DATASET RECORDS -

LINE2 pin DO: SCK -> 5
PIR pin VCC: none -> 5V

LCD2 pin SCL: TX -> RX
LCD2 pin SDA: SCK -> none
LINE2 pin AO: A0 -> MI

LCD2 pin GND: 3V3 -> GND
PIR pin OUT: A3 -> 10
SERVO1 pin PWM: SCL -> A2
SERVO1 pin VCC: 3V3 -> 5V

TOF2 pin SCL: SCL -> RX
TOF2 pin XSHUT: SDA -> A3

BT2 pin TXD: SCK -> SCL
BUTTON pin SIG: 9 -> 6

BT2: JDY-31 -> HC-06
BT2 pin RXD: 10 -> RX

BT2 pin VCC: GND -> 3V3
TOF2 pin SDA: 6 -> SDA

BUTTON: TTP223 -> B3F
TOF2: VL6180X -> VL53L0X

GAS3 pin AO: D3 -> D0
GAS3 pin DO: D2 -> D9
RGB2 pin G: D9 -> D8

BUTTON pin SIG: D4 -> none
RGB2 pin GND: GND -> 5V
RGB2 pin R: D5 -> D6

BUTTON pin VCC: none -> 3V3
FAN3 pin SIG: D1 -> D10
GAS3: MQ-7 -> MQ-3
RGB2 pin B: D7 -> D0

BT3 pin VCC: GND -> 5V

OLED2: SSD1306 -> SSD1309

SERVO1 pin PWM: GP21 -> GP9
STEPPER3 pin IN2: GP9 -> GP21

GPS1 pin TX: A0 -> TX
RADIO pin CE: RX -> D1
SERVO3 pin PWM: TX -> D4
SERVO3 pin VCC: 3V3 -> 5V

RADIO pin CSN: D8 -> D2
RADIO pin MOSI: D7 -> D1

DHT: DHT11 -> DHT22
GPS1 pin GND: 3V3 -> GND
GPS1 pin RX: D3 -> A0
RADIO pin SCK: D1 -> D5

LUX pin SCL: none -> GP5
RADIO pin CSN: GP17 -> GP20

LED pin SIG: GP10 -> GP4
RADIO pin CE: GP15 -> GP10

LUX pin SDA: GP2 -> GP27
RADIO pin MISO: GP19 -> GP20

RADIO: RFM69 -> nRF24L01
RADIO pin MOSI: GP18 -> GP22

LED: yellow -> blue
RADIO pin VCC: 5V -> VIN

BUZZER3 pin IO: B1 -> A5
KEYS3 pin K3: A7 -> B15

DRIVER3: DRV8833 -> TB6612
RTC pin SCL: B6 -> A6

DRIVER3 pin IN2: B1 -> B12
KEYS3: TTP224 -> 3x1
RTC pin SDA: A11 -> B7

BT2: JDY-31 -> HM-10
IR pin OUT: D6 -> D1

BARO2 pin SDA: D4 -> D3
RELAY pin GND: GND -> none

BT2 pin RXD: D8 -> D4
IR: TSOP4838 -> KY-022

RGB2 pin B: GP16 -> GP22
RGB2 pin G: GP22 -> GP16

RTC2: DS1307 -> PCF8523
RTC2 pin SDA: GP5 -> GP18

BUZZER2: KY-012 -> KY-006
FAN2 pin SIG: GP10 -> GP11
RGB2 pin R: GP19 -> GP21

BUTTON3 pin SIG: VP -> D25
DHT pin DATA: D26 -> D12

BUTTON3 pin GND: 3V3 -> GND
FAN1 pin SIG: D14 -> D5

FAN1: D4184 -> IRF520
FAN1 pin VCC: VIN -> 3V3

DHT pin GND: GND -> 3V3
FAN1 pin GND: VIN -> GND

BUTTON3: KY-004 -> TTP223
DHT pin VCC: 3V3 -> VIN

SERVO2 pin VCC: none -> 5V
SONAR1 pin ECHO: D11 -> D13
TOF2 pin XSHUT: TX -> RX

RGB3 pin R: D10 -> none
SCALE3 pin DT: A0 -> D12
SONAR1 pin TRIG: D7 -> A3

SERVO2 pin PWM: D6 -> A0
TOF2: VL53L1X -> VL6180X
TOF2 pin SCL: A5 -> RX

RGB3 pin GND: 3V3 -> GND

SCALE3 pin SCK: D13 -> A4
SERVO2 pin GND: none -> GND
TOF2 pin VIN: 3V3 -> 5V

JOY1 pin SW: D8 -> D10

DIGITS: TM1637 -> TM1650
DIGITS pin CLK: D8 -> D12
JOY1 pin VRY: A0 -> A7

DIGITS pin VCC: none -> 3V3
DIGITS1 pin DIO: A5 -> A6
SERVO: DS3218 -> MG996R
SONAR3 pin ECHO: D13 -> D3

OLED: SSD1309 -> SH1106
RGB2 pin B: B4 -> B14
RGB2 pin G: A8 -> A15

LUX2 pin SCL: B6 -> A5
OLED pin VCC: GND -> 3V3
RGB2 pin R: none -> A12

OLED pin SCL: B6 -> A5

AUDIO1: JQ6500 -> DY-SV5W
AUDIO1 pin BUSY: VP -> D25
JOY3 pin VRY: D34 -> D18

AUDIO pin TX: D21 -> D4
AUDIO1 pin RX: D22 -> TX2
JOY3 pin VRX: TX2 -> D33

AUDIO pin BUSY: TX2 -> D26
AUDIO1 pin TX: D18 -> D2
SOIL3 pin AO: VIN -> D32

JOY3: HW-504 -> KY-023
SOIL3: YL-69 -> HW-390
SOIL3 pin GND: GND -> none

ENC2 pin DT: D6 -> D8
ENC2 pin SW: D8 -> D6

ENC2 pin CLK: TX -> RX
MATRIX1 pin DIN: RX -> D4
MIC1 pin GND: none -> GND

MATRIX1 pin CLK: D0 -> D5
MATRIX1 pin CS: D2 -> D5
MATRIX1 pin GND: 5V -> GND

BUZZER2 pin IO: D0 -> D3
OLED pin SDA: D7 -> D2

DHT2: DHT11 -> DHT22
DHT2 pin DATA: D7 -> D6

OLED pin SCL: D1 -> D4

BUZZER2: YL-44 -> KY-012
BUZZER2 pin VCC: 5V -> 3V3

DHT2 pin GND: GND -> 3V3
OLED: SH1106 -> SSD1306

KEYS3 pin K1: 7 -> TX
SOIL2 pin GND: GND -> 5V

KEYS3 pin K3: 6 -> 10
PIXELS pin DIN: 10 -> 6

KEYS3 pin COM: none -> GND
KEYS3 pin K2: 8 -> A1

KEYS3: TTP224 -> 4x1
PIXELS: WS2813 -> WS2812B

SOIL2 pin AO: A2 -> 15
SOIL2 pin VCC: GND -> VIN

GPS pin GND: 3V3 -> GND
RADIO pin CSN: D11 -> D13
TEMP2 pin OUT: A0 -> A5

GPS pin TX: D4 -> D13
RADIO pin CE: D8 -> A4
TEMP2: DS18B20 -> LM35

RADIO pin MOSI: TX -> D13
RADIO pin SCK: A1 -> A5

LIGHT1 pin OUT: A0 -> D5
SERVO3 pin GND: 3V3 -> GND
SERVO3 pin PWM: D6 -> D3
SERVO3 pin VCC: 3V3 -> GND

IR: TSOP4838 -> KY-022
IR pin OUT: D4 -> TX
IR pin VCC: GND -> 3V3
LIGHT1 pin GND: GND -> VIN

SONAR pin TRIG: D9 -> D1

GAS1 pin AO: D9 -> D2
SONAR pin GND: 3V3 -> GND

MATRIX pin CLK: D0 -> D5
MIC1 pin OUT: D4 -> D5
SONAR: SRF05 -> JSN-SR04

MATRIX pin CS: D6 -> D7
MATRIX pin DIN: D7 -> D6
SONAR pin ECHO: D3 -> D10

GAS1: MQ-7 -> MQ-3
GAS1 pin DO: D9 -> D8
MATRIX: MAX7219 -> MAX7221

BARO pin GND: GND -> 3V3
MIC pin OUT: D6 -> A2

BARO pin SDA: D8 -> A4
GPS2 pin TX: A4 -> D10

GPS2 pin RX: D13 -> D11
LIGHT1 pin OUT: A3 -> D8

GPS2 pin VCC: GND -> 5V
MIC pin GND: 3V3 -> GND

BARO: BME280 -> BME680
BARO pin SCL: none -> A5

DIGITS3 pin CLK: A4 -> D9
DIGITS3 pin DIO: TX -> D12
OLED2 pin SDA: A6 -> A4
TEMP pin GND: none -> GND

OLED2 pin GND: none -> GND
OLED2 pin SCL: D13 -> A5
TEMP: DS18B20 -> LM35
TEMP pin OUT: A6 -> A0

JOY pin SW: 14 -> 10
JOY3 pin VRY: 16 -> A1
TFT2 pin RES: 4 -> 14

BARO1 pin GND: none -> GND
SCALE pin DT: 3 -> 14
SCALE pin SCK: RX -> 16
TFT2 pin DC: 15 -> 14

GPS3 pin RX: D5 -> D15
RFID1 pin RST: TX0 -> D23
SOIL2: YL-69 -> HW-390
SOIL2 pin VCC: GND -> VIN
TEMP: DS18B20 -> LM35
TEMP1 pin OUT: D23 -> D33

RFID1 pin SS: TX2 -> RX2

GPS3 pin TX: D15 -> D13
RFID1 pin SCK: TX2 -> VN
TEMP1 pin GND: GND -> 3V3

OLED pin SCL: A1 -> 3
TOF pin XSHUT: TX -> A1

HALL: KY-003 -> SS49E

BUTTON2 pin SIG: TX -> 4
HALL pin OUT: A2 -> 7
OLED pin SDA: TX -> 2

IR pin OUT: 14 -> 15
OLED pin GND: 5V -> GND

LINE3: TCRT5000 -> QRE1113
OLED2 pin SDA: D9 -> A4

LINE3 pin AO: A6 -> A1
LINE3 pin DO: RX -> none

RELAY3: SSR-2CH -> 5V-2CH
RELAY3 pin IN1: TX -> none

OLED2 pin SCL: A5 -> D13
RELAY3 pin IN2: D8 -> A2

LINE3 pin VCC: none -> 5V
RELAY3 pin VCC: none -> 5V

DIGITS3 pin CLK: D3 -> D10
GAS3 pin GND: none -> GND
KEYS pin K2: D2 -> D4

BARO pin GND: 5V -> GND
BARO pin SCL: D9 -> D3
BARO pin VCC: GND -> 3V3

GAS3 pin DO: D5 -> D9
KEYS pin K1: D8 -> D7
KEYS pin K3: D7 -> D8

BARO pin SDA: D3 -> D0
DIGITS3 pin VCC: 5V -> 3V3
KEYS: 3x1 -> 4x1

WHAT TO WORK ON - When you reach the line containing "GAS3 pin DO: D2 -> D9" in the data above, start copying exactly, and stop after the line containing "RADIO: RFM69 -> nRF24L01".

FINISHED TASK -
GAS3 pin DO: D2 -> D9
RGB2 pin G: D9 -> D8

BUTTON pin SIG: D4 -> none
RGB2 pin GND: GND -> 5V
RGB2 pin R: D5 -> D6

BUTTON pin VCC: none -> 3V3
FAN3 pin SIG: D1 -> D10
GAS3: MQ-7 -> MQ-3
RGB2 pin B: D7 -> D0

BT3 pin VCC: GND -> 5V

OLED2: SSD1306 -> SSD1309

SERVO1 pin PWM: GP21 -> GP9
STEPPER3 pin IN2: GP9 -> GP21

GPS1 pin TX: A0 -> TX
RADIO pin CE: RX -> D1
SERVO3 pin PWM: TX -> D4
SERVO3 pin VCC: 3V3 -> 5V

RADIO pin CSN: D8 -> D2
RADIO pin MOSI: D7 -> D1

DHT: DHT11 -> DHT22
GPS1 pin GND: 3V3 -> GND
GPS1 pin RX: D3 -> A0
RADIO pin SCK: D1 -> D5

LUX pin SCL: none -> GP5
RADIO pin CSN: GP17 -> GP20

LED pin SIG: GP10 -> GP4
RADIO pin CE: GP15 -> GP10

LUX pin SDA: GP2 -> GP27
RADIO pin MISO: GP19 -> GP20

RADIO: RFM69 -> nRF24L01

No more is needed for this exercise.